*DATA FOR ANALYSIS*
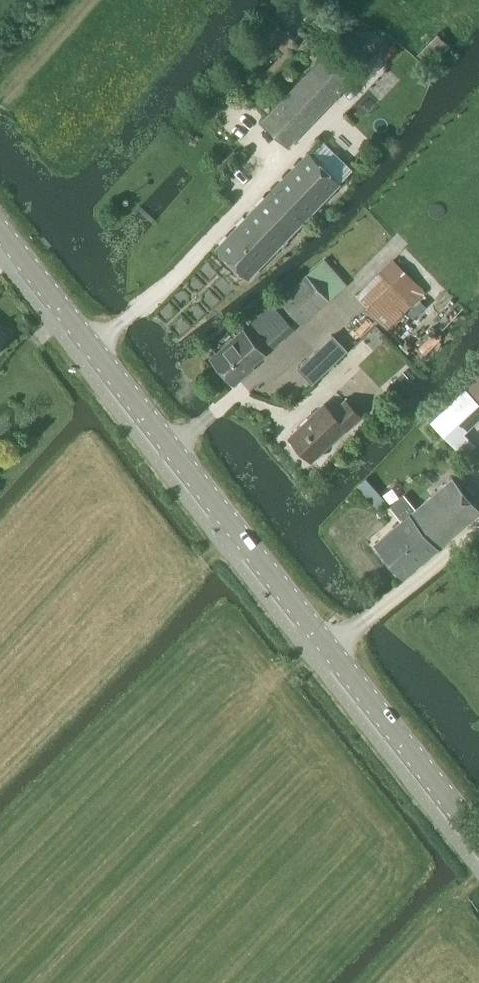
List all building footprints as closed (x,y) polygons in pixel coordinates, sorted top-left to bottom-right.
[(287,147),(351,80),(325,55),(261,122),(287,147)] [(277,247),(291,232),(339,182),(309,152),(217,248),(247,278),(277,247)] [(301,325),(346,285),(323,259),(278,299),(301,325)] [(387,332),(426,296),(393,261),(355,297),(387,332)] [(245,371),(264,354),(243,330),(211,359),(233,385),(247,373),(245,371)] [(329,367),(314,352),(296,369),(311,384),(329,367)] [(478,404),(478,376),(465,390),(478,404)] [(478,404),(465,390),(430,424),(456,449),(467,438),(463,434),(478,418),(478,404)] [(346,429),(360,416),(345,400),(332,413),(324,404),(290,437),(312,460),(345,428),(346,429)] [(478,513),(478,510),(452,478),(415,509),(404,495),(389,507),(401,521),(375,543),(404,577),(478,513)]
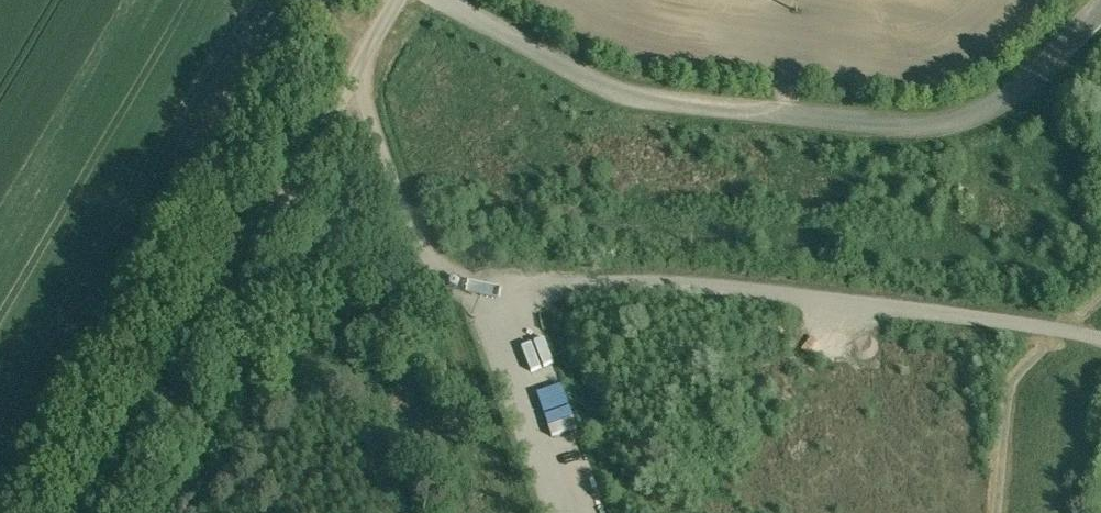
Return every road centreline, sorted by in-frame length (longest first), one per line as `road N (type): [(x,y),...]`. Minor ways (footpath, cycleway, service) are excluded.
road 1 (unclassified): [(454,0),(594,81),(675,104),(913,125),(988,106),(1028,80),(1100,5)]
road 2 (track): [(493,308),(604,286),(923,307),(1100,341)]
road 3 (unclassified): [(99,512),(360,70)]
road 4 (track): [(435,269),(493,308),(568,512)]
road 5 (unclassified): [(360,70),(435,269)]

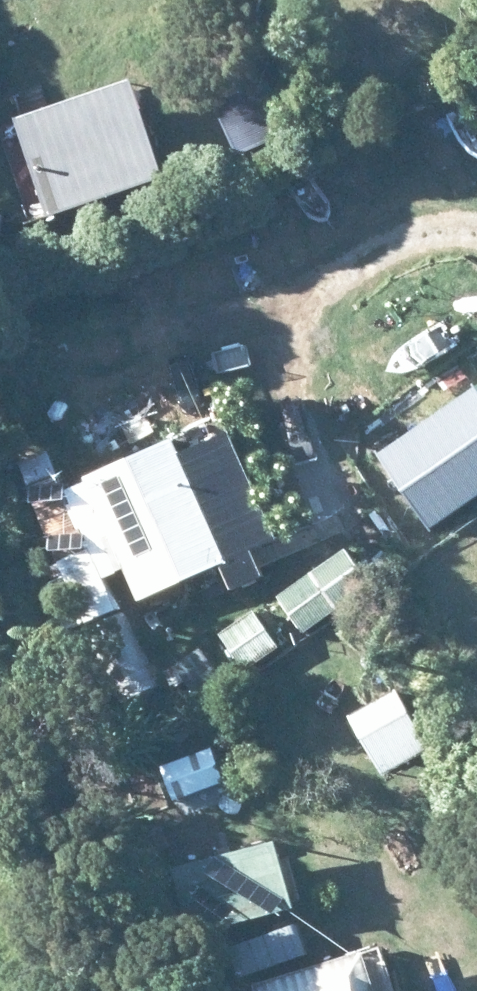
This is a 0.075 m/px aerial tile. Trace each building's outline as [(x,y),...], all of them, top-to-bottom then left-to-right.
[(17,128),(49,222),(163,184),(131,90),(17,128)] [(282,94),(230,116),(250,164),(302,143),(282,94)] [(423,527),(476,491),(476,392),(475,388),(375,456),(423,527)] [(160,608),(228,577),(227,574),(235,571),(178,448),(93,487),(120,544),(101,553),(56,455),(25,470),(36,493),(31,496),(66,573),(49,580),(75,638),(90,631),(107,668),(148,649),(117,583),(134,576),(149,610),(160,606),(160,608)] [(234,639),(196,662),(218,699),(255,678),(234,639)] [(174,701),(151,667),(116,689),(138,724),(174,701)] [(436,756),(403,695),(358,719),(391,781),(436,756)] [(188,824),(221,813),(207,775),(175,786),(188,824)] [(275,845),(174,873),(191,934),(291,906),(275,845)] [(299,922),(261,942),(277,972),(314,952),(299,922)] [(378,958),(277,990),(390,990),(378,958)]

*ASSIGNMENT*
Print out the whole listing word for word. Leave the pictures out.

*ANSWER TO THIS EXERCISE*
List all building footprints as closed (x,y) polygons in pixel coordinates, sorted top-left to bottom-right.
[(287,147),(351,80),(325,55),(261,122),(287,147)] [(277,247),(291,232),(339,182),(309,152),(217,248),(247,278),(277,247)] [(301,325),(346,285),(323,259),(278,299),(301,325)] [(387,332),(426,296),(393,261),(355,297),(387,332)] [(245,371),(264,354),(243,330),(211,359),(233,385),(247,373),(245,371)] [(329,367),(314,352),(296,369),(311,384),(329,367)] [(478,404),(478,376),(465,390),(478,404)] [(478,404),(465,390),(430,424),(456,449),(467,438),(463,434),(478,418),(478,404)] [(346,429),(360,416),(345,400),(332,413),(324,404),(290,437),(312,460),(345,428),(346,429)] [(478,513),(478,510),(452,478),(415,509),(404,495),(389,507),(401,521),(375,543),(404,577),(478,513)]
Return every road centreline, sorted by in-frame length (longest first), one per line as `road N (type): [(x,y),...]`. Minor ways (footpath, cycleway, service) are excluded.
road 1 (unclassified): [(454,0),(594,81),(675,104),(913,125),(988,106),(1028,80),(1100,5)]
road 2 (track): [(493,308),(604,286),(923,307),(1100,341)]
road 3 (unclassified): [(99,512),(360,70)]
road 4 (track): [(435,269),(493,308),(568,512)]
road 5 (unclassified): [(360,70),(435,269)]

This is a 0.075 m/px aerial tile. Trace each building's outline as [(x,y),...], all of them, top-to-bottom then left-to-right.
[(17,128),(49,222),(163,184),(131,90),(17,128)] [(282,94),(230,116),(250,164),(302,143),(282,94)] [(423,527),(476,491),(476,392),(475,388),(375,456),(423,527)] [(160,608),(228,577),(227,574),(235,571),(178,448),(93,487),(120,544),(101,553),(56,455),(25,470),(36,493),(31,496),(66,573),(49,580),(75,638),(90,631),(107,668),(148,649),(117,583),(134,576),(149,610),(160,606),(160,608)] [(234,639),(196,662),(218,699),(255,678),(234,639)] [(174,701),(151,667),(116,689),(138,724),(174,701)] [(436,756),(403,695),(358,719),(391,781),(436,756)] [(188,824),(221,813),(207,775),(175,786),(188,824)] [(275,845),(174,873),(191,934),(291,906),(275,845)] [(299,922),(261,942),(277,972),(314,952),(299,922)] [(378,958),(277,990),(390,990),(378,958)]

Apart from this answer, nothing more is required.